=== Supplied information ===
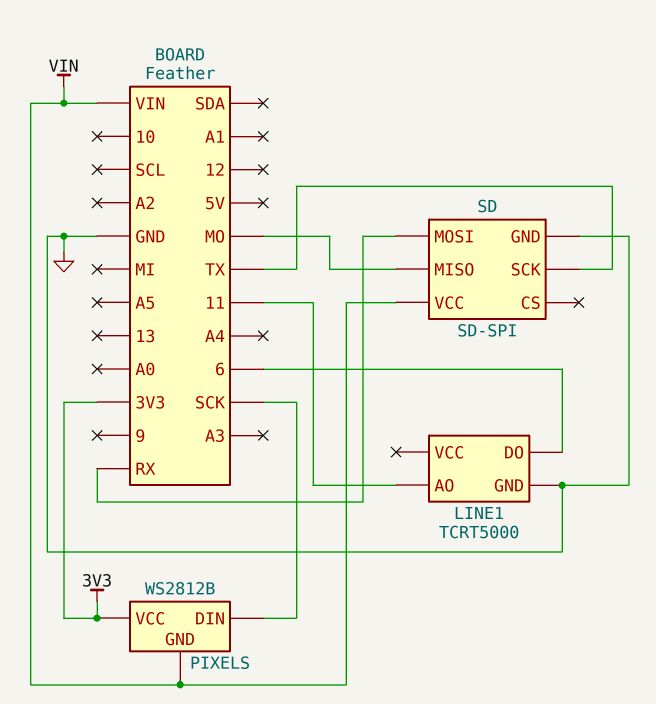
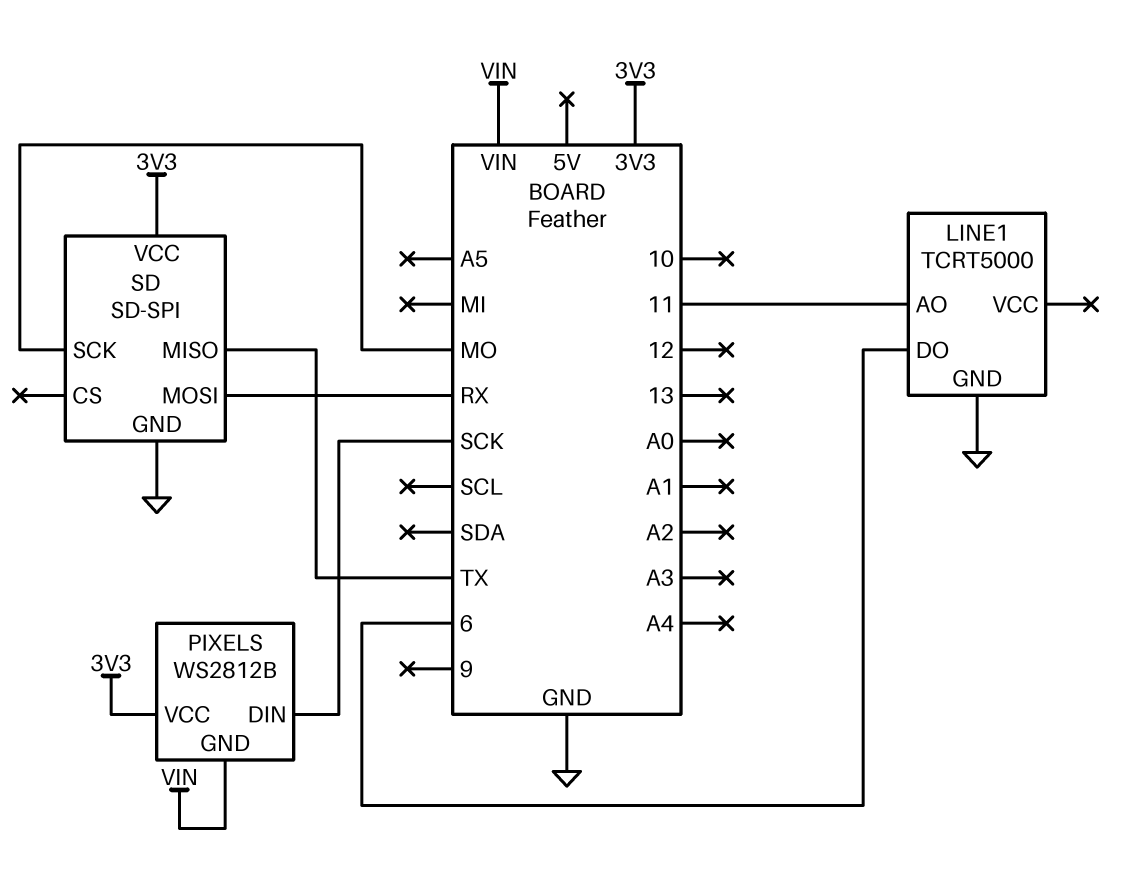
SD pin MISO: MO -> TX
SD pin SCK: TX -> MO
SD pin VCC: VIN -> 3V3

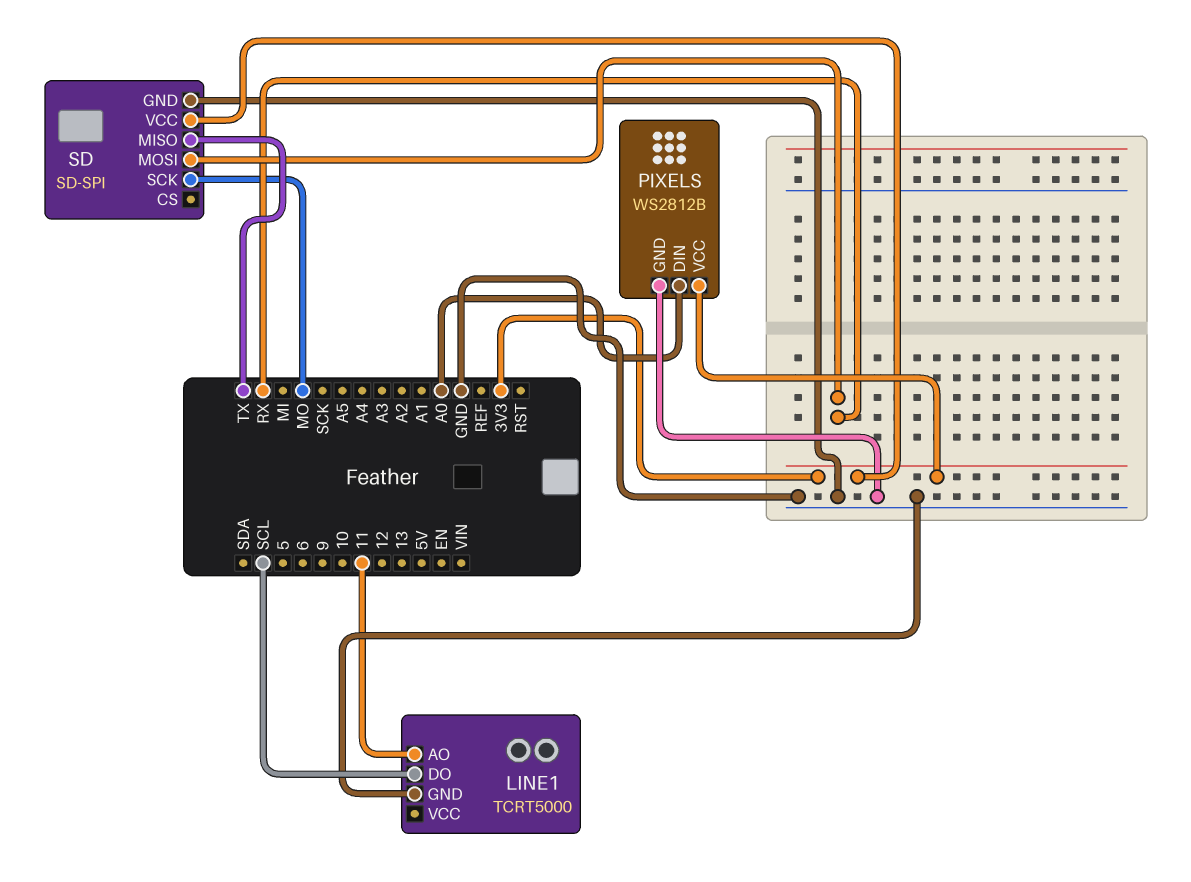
LINE1 pin DO: 6 -> SCL
PIXELS pin DIN: SCK -> A0
PIXELS pin GND: VIN -> GND

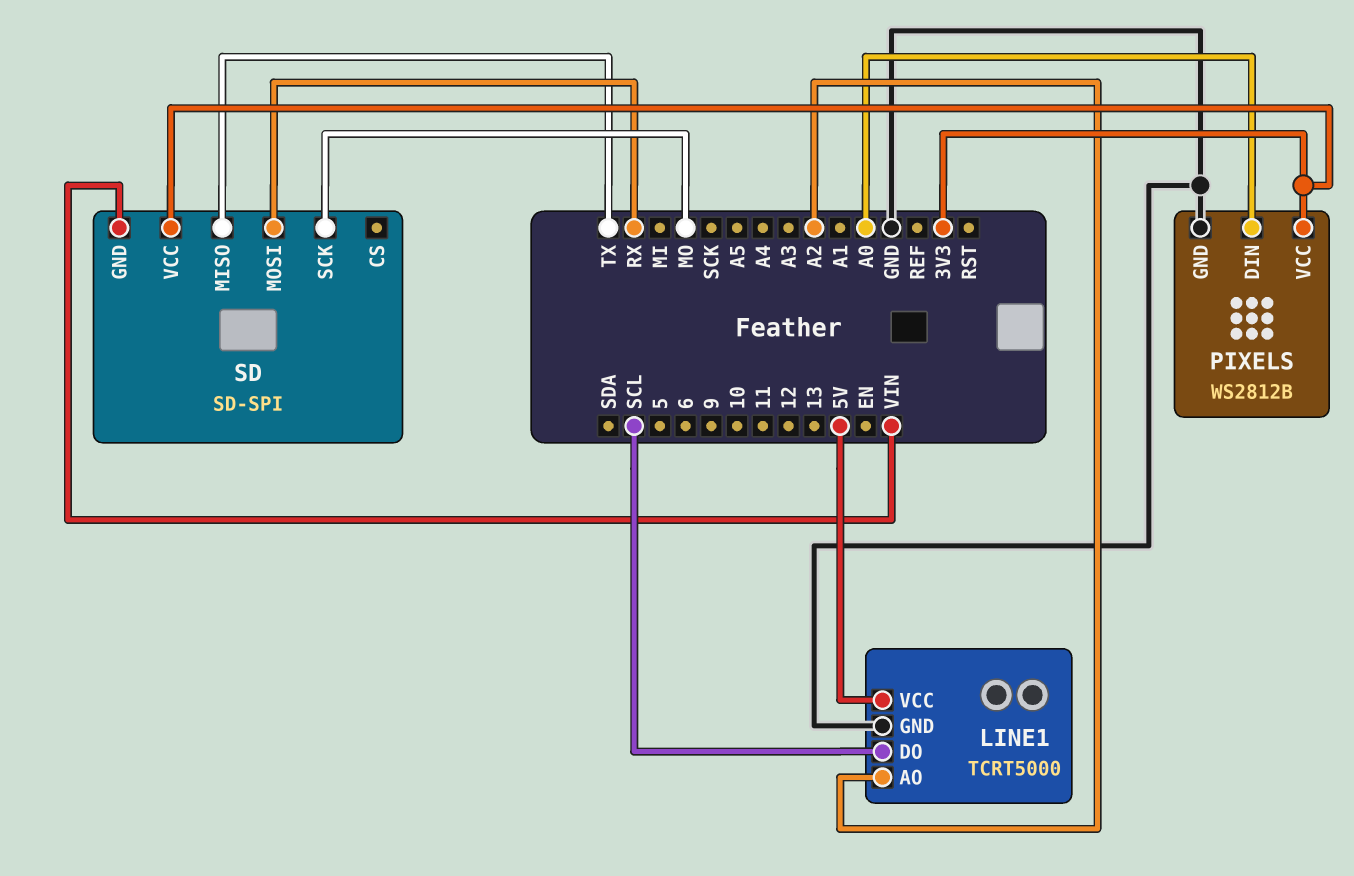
LINE1 pin AO: 11 -> A2
LINE1 pin VCC: none -> 5V
SD pin GND: GND -> VIN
===
*Assignment:*
The expected output is every record above, copied exactly, without pictures.

*Result for this exercise:*
SD pin MISO: MO -> TX
SD pin SCK: TX -> MO
SD pin VCC: VIN -> 3V3

LINE1 pin DO: 6 -> SCL
PIXELS pin DIN: SCK -> A0
PIXELS pin GND: VIN -> GND

LINE1 pin AO: 11 -> A2
LINE1 pin VCC: none -> 5V
SD pin GND: GND -> VIN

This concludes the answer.